DO THIS: Below are some entries. Copy each line that holds the string "blood".

===== THE DATA =====

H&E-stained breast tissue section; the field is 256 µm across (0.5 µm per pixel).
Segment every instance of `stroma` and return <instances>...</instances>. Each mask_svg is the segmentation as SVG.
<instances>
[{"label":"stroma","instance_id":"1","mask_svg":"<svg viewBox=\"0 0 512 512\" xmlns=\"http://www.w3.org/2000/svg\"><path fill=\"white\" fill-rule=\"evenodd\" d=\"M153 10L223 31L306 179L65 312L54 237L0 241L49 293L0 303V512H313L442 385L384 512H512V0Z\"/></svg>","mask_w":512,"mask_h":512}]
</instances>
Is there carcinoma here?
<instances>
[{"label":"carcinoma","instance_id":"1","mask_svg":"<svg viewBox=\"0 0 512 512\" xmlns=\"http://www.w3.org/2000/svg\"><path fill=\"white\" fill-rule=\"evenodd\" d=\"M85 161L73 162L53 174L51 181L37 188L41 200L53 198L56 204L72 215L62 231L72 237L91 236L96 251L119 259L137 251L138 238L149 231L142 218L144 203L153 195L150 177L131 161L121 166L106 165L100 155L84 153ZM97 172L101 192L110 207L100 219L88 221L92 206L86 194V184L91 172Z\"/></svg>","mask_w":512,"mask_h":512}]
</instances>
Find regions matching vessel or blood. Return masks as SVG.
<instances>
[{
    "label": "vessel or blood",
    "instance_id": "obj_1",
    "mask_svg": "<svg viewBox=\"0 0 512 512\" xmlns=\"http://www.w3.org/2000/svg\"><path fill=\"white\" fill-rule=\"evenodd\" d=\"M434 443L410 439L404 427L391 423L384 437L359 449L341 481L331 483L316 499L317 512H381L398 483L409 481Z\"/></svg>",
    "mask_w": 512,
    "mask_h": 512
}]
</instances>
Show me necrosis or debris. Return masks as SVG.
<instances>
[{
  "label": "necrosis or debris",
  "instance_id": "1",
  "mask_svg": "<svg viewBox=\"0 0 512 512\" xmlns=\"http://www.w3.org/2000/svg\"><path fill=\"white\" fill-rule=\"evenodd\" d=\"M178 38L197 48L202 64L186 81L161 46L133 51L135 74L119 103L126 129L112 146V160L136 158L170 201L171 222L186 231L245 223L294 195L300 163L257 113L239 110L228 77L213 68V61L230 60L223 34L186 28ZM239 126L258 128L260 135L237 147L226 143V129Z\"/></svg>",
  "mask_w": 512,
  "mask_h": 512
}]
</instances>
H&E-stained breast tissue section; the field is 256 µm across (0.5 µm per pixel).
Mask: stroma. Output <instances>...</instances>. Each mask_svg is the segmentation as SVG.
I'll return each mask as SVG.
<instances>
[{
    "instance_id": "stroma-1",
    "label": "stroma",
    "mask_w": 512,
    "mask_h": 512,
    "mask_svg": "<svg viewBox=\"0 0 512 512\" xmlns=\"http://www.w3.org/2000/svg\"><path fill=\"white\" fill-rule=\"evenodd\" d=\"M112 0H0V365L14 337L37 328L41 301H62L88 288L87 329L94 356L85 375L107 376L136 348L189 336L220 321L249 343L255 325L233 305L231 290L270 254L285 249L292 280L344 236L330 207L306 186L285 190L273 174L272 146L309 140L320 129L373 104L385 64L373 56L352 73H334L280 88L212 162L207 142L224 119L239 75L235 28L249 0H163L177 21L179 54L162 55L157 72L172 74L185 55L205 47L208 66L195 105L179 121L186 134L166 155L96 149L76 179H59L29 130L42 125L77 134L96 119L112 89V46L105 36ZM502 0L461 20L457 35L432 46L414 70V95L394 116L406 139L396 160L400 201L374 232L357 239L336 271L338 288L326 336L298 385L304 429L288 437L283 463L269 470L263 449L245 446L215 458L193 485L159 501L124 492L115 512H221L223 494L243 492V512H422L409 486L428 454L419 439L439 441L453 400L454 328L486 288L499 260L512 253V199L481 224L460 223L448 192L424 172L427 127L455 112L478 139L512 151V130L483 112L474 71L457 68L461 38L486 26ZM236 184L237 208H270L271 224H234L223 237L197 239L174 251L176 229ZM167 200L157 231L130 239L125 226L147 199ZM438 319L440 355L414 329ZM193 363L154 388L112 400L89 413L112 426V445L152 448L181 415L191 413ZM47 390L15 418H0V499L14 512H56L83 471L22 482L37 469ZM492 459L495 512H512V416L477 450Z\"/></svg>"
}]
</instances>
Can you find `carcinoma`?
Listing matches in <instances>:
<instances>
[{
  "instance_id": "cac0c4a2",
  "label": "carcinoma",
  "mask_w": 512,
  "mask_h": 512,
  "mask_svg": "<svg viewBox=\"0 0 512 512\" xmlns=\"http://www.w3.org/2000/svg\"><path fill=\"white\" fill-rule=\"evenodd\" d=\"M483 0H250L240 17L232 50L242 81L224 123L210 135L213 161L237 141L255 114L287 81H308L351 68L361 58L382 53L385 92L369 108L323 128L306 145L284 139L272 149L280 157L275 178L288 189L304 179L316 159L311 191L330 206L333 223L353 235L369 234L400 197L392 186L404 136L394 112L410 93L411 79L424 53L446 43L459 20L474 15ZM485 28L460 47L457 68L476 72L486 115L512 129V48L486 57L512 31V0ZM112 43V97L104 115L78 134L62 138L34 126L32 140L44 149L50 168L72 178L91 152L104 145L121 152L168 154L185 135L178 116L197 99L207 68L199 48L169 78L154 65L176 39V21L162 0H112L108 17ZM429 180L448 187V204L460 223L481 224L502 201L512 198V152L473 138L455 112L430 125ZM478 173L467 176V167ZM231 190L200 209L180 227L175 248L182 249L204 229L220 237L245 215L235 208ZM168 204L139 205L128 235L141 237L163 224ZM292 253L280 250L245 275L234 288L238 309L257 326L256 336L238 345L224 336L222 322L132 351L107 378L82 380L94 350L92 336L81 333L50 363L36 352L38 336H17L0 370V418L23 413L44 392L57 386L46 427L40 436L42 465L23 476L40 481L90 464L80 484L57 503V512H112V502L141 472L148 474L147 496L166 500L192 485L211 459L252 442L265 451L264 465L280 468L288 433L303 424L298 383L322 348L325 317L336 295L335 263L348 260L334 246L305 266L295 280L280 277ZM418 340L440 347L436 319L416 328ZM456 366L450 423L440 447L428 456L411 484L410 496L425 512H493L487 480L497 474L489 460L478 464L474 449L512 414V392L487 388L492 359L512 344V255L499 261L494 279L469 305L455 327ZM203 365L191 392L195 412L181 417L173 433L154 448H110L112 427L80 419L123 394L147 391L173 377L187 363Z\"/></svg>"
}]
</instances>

=====

THE COMPLETED TASK:
Find regions matching vessel or blood. Return masks as SVG.
    "label": "vessel or blood",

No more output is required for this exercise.